:: Exercise objective ::
For each line of the listing that includes the word "purple", show the whole line.

:: Available data ::
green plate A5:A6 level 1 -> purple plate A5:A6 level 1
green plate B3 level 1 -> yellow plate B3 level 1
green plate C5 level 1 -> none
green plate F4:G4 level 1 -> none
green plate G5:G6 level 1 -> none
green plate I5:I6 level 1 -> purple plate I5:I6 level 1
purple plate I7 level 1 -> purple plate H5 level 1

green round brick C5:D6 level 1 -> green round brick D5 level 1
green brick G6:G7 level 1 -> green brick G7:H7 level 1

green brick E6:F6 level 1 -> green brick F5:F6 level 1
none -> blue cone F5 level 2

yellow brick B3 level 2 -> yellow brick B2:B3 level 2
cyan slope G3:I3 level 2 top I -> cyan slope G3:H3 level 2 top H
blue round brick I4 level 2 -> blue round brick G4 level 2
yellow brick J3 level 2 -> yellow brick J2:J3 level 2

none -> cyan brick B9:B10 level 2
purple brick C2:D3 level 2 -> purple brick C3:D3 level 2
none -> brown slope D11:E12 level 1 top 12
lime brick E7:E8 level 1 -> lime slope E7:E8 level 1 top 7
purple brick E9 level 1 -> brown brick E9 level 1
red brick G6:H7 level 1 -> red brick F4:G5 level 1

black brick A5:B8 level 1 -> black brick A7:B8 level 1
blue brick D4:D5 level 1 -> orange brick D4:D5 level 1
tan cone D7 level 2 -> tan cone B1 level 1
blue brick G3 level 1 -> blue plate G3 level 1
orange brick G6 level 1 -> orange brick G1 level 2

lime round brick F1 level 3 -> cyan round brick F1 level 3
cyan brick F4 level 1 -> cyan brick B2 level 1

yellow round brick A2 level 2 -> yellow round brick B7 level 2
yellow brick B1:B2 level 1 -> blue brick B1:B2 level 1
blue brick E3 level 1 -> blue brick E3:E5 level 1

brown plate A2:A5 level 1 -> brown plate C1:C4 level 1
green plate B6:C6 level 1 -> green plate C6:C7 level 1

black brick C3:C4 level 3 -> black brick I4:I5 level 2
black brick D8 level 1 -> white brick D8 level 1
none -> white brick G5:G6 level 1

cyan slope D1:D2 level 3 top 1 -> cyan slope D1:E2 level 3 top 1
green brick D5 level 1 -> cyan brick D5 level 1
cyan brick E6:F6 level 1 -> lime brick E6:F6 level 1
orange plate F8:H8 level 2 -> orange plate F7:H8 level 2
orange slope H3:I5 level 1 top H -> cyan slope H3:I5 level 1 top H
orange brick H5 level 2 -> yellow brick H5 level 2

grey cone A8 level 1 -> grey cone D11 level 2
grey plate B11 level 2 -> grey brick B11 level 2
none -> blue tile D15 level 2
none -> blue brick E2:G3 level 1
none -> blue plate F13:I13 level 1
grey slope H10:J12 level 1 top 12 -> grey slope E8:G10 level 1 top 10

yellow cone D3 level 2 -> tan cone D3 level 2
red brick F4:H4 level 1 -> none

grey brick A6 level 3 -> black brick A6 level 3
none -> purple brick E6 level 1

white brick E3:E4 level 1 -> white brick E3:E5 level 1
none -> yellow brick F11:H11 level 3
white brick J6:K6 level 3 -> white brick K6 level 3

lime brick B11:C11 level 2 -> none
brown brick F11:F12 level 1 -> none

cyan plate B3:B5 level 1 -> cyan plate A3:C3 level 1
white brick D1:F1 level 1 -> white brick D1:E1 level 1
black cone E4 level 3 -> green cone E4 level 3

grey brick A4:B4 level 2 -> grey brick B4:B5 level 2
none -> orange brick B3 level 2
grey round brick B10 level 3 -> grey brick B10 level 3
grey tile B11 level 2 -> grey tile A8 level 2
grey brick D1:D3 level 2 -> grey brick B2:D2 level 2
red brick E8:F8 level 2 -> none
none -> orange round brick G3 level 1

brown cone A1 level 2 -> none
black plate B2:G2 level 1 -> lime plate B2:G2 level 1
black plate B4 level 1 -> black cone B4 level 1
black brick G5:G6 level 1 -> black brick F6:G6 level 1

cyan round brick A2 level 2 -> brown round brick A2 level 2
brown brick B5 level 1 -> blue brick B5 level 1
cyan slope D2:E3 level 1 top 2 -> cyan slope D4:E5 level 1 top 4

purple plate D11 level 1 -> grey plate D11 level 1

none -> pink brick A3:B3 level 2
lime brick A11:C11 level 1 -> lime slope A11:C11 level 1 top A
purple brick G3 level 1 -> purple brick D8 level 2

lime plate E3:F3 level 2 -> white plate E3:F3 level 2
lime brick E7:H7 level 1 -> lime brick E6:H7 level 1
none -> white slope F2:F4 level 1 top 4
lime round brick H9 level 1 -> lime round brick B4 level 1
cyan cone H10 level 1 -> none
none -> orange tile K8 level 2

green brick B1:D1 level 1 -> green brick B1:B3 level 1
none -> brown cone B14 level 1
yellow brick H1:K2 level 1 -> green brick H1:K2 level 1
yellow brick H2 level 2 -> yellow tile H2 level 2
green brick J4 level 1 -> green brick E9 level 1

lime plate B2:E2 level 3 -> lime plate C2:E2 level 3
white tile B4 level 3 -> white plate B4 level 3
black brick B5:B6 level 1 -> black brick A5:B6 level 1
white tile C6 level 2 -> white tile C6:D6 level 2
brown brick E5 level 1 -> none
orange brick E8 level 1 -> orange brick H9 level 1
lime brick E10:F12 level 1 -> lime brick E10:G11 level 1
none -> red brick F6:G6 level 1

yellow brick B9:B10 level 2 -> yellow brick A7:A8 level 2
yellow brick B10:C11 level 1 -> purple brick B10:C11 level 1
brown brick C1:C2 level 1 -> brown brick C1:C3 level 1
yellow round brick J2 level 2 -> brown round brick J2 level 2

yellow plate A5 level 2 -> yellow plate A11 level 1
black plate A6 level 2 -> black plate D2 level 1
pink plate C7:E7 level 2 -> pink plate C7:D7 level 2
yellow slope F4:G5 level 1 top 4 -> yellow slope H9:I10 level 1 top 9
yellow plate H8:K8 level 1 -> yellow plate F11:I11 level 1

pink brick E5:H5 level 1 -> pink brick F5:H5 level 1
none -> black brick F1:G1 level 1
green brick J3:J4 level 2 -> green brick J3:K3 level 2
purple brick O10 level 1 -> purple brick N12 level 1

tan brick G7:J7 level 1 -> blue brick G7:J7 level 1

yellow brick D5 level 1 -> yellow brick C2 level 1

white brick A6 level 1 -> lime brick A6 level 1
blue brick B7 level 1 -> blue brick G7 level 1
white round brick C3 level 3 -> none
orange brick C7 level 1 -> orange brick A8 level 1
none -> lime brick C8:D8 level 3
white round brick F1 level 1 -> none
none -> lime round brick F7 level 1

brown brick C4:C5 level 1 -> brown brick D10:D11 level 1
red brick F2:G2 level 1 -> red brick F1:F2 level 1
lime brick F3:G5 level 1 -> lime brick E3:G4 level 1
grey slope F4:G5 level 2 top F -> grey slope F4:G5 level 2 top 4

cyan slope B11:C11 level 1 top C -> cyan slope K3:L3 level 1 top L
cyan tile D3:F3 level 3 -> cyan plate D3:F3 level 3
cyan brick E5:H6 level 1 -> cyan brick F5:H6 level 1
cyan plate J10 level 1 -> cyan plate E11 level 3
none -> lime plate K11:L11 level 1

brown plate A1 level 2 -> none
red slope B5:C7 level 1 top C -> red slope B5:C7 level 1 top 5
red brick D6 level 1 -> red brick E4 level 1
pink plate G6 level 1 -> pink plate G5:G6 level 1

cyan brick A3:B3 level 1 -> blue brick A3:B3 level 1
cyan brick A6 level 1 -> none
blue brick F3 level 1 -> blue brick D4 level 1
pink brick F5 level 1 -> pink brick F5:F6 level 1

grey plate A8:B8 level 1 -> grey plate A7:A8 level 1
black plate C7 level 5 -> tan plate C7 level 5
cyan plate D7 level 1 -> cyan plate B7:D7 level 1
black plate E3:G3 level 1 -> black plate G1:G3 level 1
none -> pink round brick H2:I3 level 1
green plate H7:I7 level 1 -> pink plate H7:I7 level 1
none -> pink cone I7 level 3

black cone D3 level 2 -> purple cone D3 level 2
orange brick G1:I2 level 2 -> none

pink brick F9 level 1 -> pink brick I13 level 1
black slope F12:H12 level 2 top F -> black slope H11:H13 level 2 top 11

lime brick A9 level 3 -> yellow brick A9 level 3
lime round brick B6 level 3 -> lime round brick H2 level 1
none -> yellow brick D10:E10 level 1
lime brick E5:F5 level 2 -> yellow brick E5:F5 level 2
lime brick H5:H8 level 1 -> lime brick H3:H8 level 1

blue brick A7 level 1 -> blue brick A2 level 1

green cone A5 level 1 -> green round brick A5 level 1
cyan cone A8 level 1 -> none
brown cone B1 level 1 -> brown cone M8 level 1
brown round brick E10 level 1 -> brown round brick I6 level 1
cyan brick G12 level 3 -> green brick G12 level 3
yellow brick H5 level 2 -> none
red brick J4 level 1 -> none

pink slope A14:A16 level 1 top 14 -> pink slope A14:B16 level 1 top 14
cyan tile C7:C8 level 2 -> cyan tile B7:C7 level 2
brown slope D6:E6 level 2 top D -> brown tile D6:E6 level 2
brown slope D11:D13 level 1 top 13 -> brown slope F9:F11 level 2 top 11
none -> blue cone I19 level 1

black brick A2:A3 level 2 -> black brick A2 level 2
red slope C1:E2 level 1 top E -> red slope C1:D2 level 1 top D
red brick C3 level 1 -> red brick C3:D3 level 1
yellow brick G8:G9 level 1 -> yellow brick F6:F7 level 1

:: Written reply ::
green plate A5:A6 level 1 -> purple plate A5:A6 level 1
green plate I5:I6 level 1 -> purple plate I5:I6 level 1
purple plate I7 level 1 -> purple plate H5 level 1
purple brick C2:D3 level 2 -> purple brick C3:D3 level 2
purple brick E9 level 1 -> brown brick E9 level 1
none -> purple brick E6 level 1
purple plate D11 level 1 -> grey plate D11 level 1
purple brick G3 level 1 -> purple brick D8 level 2
yellow brick B10:C11 level 1 -> purple brick B10:C11 level 1
purple brick O10 level 1 -> purple brick N12 level 1
black cone D3 level 2 -> purple cone D3 level 2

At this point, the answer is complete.